## Exercise directions
Your task is to quote the records from their first line through the line containing "yellow brick A5", with nothing added or left out.

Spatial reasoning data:
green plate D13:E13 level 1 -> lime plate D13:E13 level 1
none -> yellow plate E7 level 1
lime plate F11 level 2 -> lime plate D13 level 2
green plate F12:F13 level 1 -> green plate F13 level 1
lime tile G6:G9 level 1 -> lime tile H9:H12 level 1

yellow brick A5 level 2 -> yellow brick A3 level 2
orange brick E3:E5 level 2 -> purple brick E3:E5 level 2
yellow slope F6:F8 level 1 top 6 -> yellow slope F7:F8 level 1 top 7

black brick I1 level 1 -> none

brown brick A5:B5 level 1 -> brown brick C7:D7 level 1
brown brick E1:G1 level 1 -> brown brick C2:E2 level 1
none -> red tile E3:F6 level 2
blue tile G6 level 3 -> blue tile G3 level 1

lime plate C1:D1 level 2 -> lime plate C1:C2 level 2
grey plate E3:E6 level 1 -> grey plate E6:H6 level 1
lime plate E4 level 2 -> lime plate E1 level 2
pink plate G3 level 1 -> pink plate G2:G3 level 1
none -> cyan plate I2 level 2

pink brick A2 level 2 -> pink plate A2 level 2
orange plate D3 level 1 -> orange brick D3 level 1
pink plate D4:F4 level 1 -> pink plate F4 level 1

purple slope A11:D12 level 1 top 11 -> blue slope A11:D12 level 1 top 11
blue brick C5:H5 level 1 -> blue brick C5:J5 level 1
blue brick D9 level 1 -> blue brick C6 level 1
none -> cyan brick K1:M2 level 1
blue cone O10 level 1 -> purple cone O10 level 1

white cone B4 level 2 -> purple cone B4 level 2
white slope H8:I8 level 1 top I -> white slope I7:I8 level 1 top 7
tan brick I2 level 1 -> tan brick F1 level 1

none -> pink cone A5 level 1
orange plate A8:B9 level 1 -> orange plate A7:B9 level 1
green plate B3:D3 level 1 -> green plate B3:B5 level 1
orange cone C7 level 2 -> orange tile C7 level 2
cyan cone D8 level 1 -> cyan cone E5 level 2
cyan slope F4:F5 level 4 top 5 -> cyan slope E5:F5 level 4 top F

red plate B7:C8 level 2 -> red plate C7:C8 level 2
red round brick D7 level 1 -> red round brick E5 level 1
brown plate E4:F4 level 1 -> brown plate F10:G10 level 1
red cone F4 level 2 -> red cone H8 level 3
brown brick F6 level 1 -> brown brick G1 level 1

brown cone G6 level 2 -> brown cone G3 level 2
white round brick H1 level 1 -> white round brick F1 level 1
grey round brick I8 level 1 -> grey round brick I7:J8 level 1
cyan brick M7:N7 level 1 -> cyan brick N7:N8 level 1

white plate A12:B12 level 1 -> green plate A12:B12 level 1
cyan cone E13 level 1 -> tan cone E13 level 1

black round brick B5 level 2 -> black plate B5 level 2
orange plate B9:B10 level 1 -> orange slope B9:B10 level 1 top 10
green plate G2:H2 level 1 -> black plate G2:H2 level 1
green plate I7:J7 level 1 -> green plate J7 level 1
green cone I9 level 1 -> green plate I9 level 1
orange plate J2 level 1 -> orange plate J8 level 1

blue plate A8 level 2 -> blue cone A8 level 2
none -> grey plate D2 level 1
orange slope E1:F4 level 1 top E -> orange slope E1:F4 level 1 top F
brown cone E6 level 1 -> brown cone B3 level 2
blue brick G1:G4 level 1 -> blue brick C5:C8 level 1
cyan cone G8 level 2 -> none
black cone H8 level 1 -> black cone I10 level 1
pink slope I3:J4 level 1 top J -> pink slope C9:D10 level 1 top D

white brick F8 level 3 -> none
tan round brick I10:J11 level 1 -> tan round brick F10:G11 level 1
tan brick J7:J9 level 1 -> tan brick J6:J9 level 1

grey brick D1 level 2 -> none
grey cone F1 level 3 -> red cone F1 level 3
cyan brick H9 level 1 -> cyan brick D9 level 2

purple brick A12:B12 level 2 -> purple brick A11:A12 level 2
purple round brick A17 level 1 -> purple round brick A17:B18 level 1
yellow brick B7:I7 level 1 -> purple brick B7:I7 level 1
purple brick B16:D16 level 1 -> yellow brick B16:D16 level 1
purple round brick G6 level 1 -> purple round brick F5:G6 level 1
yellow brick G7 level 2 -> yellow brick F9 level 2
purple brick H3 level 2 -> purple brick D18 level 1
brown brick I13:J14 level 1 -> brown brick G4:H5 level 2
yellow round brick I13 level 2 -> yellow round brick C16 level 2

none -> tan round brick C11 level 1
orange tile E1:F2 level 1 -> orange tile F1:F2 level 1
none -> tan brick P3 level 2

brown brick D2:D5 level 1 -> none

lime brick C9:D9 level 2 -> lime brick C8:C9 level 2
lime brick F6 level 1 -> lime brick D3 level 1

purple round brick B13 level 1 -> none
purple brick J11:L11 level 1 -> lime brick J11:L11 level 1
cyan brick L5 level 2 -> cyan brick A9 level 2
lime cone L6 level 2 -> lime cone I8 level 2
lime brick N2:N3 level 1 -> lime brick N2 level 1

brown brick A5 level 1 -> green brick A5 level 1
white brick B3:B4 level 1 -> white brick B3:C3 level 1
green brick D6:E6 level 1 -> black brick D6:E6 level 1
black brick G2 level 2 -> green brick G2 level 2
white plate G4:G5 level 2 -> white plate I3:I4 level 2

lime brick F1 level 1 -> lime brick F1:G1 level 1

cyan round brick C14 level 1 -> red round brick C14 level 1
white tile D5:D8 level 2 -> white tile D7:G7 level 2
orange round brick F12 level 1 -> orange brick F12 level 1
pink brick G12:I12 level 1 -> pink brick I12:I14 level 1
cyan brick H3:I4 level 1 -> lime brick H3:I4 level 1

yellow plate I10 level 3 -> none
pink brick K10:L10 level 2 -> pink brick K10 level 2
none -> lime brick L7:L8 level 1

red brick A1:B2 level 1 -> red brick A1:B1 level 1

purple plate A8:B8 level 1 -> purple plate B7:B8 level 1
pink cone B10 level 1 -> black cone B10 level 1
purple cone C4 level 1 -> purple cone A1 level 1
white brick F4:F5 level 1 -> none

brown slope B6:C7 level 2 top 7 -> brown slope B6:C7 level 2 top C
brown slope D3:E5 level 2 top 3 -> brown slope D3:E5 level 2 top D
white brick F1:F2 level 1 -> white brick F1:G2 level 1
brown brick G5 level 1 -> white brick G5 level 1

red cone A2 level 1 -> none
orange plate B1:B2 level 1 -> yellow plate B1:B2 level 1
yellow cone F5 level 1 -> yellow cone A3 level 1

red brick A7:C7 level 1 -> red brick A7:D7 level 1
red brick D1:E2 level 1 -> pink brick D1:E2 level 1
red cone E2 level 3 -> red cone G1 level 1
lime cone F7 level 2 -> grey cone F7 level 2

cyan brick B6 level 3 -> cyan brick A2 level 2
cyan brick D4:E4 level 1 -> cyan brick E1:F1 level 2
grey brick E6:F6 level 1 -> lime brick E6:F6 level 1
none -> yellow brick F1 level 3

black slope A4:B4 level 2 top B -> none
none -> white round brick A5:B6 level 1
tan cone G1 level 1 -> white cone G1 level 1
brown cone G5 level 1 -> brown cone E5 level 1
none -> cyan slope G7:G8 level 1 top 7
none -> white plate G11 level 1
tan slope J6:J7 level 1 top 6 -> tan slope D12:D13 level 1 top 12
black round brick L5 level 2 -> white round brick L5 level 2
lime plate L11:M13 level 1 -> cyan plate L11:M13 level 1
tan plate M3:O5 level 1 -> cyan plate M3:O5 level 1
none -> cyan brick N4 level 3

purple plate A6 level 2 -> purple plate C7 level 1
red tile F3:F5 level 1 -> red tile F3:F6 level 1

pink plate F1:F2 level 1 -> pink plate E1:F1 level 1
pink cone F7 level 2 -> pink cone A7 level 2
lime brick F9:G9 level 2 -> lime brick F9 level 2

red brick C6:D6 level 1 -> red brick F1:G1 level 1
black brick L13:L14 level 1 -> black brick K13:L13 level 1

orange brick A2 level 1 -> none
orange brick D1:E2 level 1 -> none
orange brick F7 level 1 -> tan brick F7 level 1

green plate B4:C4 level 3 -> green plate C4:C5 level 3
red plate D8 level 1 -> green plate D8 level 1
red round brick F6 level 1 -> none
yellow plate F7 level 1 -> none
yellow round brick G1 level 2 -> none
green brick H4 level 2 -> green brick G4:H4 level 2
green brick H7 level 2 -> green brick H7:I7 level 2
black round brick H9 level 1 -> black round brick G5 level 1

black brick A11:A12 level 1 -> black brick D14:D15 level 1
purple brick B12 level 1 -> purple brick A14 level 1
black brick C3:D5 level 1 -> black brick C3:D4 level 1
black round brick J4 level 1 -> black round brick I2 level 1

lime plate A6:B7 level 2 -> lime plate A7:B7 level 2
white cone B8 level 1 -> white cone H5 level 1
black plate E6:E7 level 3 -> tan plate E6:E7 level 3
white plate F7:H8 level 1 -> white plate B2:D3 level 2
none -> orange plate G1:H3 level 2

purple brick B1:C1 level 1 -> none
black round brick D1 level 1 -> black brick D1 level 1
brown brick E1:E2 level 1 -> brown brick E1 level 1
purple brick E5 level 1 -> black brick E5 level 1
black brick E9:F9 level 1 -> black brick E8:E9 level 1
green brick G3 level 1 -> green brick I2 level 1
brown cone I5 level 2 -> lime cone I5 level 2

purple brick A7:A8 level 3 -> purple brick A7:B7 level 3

## Solved exercise
green plate D13:E13 level 1 -> lime plate D13:E13 level 1
none -> yellow plate E7 level 1
lime plate F11 level 2 -> lime plate D13 level 2
green plate F12:F13 level 1 -> green plate F13 level 1
lime tile G6:G9 level 1 -> lime tile H9:H12 level 1

yellow brick A5 level 2 -> yellow brick A3 level 2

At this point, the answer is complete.